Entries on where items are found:

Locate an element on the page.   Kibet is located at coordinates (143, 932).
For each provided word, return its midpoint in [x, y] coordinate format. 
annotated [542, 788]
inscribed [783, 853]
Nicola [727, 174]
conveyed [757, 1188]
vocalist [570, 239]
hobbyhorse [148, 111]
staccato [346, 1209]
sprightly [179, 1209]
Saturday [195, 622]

- Given task: Edit the listing so that every instance of "midpoint" reads "center point" and nothing else changes.

- Answer to the problem:
Locate an element on the page.   Kibet is located at coordinates (143, 932).
For each provided word, return its center point in [x, y] coordinate format. 
annotated [542, 788]
inscribed [783, 853]
Nicola [727, 174]
conveyed [757, 1188]
vocalist [570, 239]
hobbyhorse [148, 111]
staccato [346, 1209]
sprightly [179, 1209]
Saturday [195, 622]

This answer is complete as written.